- [WRITTEN TASK]:
Pull out each line below that contains the word "shortInstrumentName". Upper and lower case must match.

(Stored data entries)

* BEGIN *

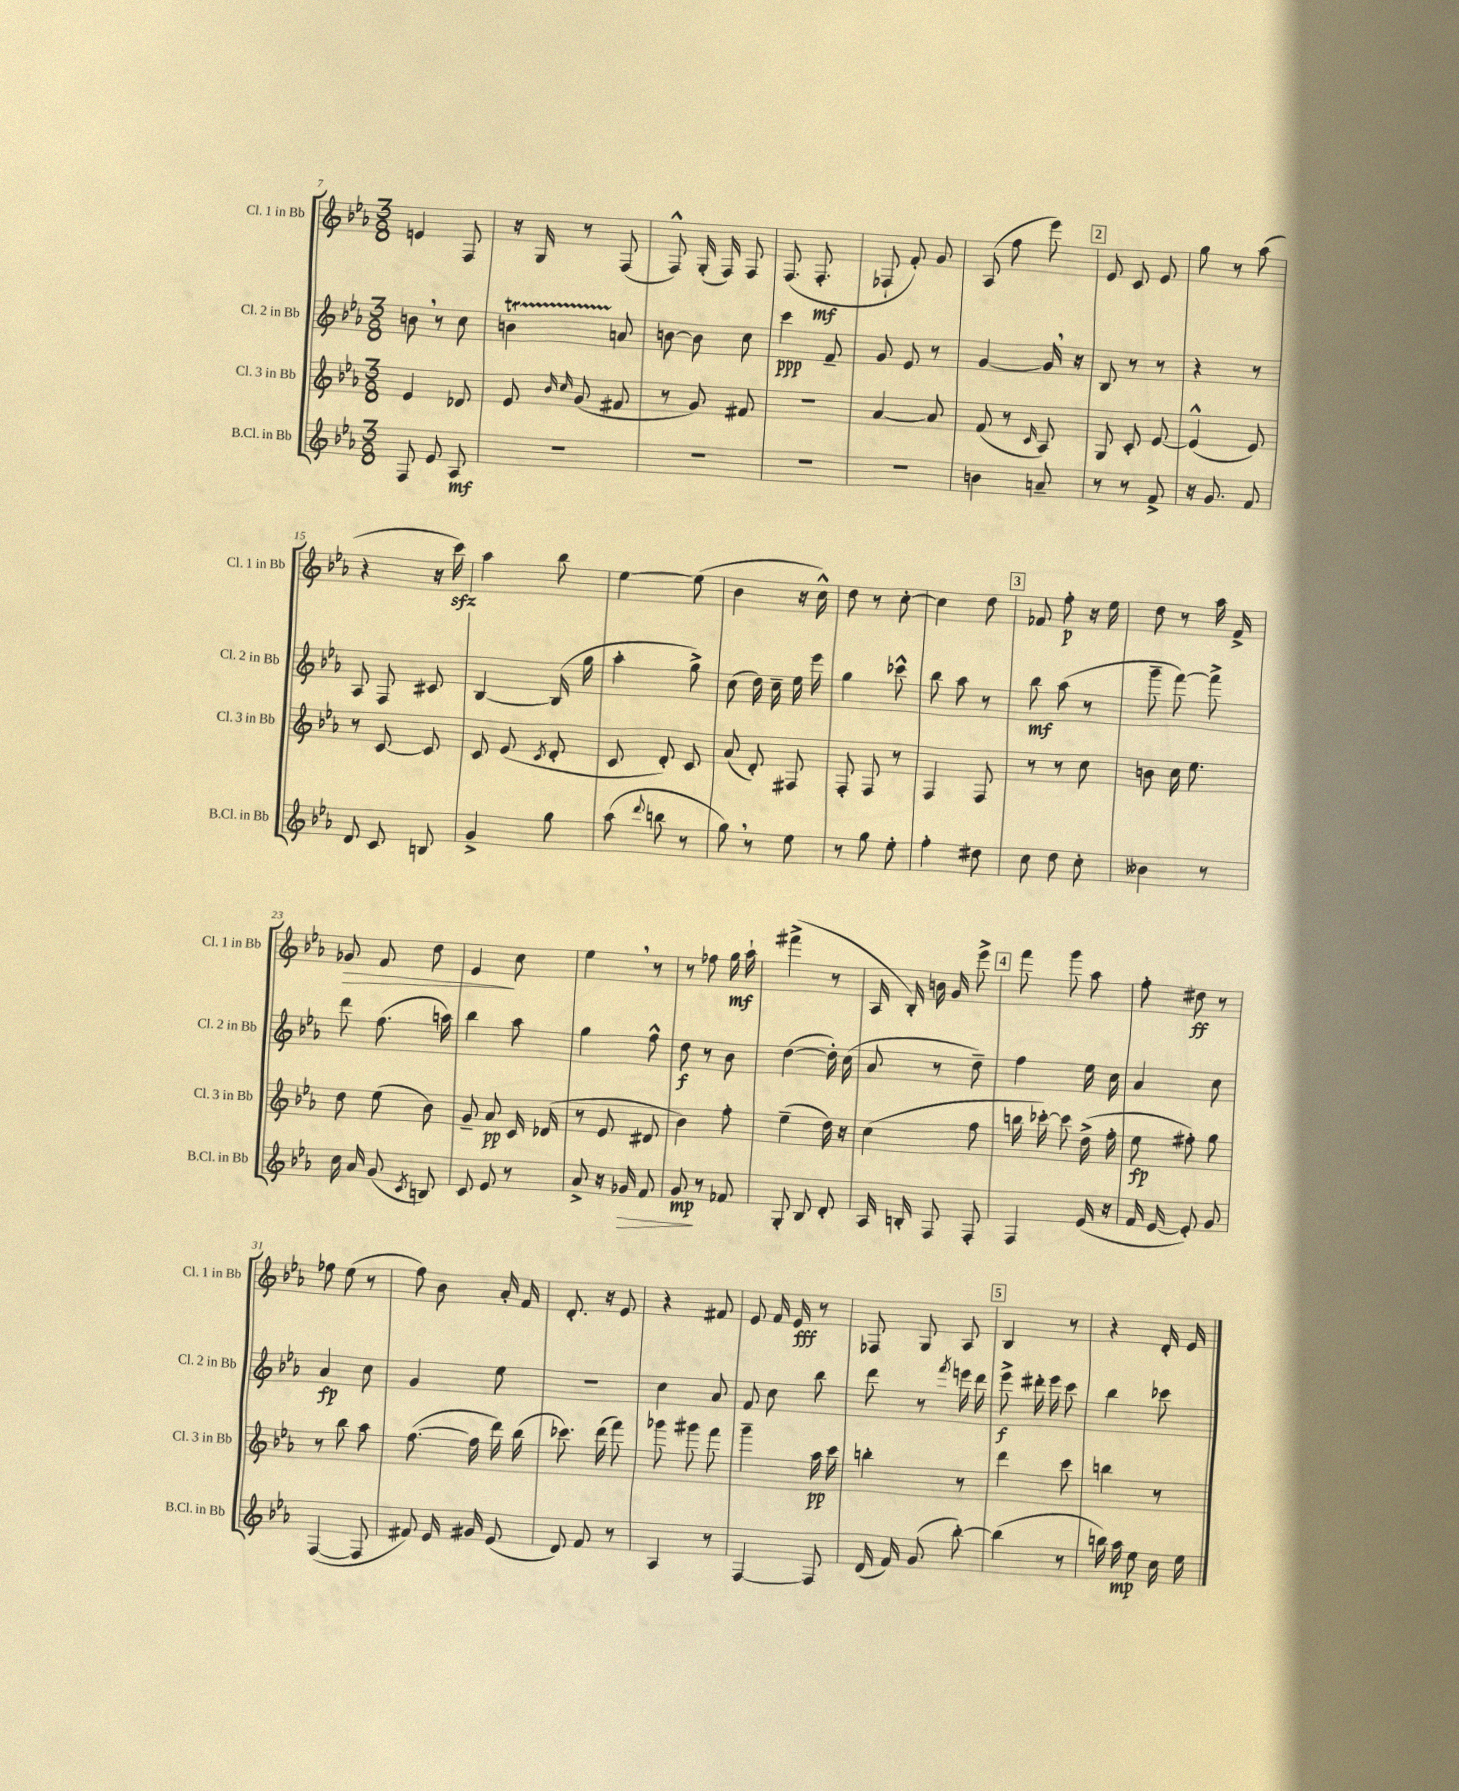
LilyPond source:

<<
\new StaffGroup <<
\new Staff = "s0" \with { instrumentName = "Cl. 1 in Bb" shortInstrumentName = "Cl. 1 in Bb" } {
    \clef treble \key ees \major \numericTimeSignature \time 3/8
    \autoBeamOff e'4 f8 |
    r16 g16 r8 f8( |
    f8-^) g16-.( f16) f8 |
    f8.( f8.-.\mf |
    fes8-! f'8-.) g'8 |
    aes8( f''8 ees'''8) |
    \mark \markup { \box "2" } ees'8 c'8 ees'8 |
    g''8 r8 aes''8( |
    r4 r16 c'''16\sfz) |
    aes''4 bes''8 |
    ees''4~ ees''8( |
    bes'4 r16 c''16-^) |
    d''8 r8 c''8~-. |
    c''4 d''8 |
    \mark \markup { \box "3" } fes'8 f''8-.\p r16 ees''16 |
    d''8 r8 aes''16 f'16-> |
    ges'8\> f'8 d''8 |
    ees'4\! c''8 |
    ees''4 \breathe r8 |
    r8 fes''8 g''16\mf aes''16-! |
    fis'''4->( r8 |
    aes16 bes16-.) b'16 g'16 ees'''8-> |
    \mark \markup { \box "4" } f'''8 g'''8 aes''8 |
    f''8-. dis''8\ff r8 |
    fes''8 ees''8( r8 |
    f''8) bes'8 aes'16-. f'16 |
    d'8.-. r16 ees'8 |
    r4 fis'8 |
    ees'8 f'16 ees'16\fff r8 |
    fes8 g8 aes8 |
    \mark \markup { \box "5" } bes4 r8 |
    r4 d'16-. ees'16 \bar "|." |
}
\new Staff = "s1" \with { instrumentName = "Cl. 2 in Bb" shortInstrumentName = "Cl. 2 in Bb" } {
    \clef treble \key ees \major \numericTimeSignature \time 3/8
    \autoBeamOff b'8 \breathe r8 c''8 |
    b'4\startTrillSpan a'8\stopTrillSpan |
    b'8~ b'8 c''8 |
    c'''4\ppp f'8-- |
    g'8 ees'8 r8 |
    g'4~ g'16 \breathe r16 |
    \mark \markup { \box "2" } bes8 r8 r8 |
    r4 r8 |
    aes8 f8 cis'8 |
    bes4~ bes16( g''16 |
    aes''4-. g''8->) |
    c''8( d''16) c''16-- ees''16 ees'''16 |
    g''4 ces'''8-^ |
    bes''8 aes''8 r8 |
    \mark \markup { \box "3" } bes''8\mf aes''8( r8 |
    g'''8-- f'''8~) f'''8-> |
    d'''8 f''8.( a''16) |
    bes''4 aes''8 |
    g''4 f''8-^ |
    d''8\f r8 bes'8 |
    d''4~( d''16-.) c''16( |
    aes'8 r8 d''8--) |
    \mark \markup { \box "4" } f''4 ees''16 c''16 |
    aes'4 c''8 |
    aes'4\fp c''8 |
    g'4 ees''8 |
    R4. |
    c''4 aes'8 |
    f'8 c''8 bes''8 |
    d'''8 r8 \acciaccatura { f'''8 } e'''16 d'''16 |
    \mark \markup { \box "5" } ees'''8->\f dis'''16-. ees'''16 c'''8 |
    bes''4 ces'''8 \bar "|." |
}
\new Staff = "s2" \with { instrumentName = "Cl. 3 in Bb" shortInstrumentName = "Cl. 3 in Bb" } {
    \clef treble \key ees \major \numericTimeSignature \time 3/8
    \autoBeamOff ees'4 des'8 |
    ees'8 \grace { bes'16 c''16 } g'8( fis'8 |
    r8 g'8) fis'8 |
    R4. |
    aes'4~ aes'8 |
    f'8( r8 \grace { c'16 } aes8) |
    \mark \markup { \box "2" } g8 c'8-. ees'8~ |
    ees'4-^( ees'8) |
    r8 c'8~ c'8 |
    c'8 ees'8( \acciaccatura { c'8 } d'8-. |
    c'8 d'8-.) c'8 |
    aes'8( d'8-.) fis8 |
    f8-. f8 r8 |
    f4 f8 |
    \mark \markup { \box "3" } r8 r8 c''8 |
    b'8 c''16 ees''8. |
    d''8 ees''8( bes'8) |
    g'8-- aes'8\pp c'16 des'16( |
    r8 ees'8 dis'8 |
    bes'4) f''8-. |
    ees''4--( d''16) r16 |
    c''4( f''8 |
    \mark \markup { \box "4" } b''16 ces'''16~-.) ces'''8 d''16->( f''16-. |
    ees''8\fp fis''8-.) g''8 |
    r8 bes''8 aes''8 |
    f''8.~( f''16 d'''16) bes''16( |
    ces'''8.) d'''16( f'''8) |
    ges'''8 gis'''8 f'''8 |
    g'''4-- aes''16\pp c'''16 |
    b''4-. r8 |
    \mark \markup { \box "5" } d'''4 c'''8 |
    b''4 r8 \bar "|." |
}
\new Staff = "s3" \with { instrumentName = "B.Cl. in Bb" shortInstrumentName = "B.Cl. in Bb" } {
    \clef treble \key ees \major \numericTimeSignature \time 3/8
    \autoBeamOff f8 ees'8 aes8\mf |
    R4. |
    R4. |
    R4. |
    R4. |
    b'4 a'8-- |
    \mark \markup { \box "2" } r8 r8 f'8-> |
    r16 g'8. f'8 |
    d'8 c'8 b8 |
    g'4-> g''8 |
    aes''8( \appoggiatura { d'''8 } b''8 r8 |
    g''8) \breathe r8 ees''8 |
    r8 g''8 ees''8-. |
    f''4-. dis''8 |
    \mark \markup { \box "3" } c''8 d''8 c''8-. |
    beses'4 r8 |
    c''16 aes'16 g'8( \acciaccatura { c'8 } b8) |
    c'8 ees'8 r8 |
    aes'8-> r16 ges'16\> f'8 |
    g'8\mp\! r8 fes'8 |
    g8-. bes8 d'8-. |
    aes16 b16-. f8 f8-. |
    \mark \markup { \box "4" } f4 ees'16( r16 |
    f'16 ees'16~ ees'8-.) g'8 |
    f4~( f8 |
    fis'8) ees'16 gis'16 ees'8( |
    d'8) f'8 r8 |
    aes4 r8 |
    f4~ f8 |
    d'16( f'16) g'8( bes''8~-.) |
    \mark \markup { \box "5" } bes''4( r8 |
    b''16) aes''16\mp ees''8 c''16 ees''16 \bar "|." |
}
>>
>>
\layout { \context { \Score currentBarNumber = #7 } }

* END *

- [SOLVED PROBLEM]:
\new Staff = "s0" \with { instrumentName = "Cl. 1 in Bb" shortInstrumentName = "Cl. 1 in Bb" } {
\new Staff = "s1" \with { instrumentName = "Cl. 2 in Bb" shortInstrumentName = "Cl. 2 in Bb" } {
\new Staff = "s2" \with { instrumentName = "Cl. 3 in Bb" shortInstrumentName = "Cl. 3 in Bb" } {
\new Staff = "s3" \with { instrumentName = "B.Cl. in Bb" shortInstrumentName = "B.Cl. in Bb" } {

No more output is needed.